If a line of the records contains the string "blue", copy it out.
BEGIN EXERCISE INPUT
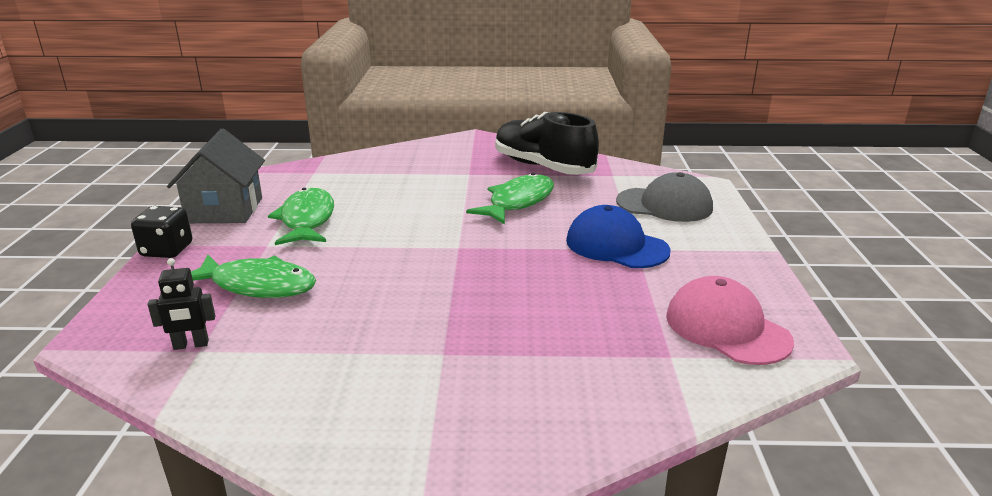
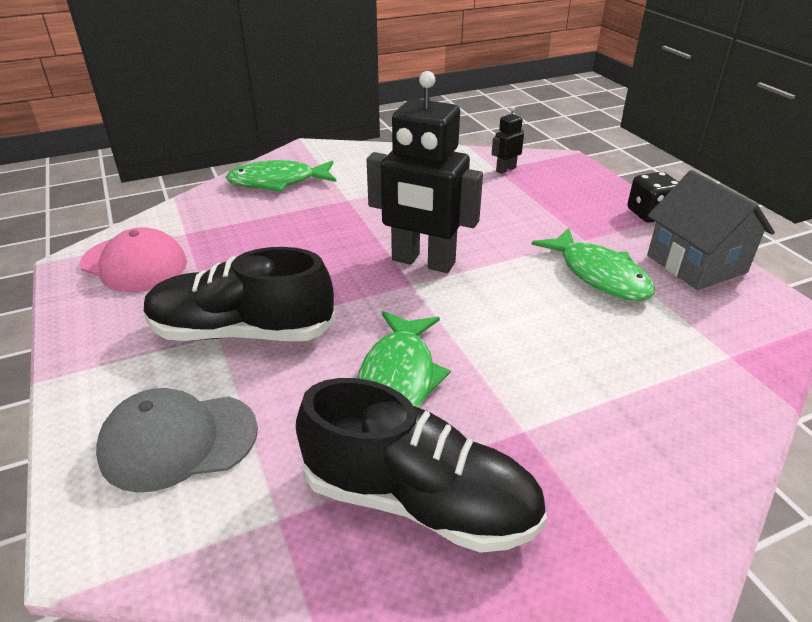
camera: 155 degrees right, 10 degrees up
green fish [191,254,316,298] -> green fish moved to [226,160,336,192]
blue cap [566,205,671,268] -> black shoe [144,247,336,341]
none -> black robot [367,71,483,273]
END EXERCISE INPUT
BEGIN EXERCISE INPUT
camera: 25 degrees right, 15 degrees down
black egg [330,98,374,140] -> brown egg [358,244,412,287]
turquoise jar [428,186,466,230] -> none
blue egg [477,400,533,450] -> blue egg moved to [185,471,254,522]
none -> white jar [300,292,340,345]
END EXERCISE INPUT
TASK SOLUTION →
blue cap [566,205,671,268] -> black shoe [144,247,336,341]
blue egg [477,400,533,450] -> blue egg moved to [185,471,254,522]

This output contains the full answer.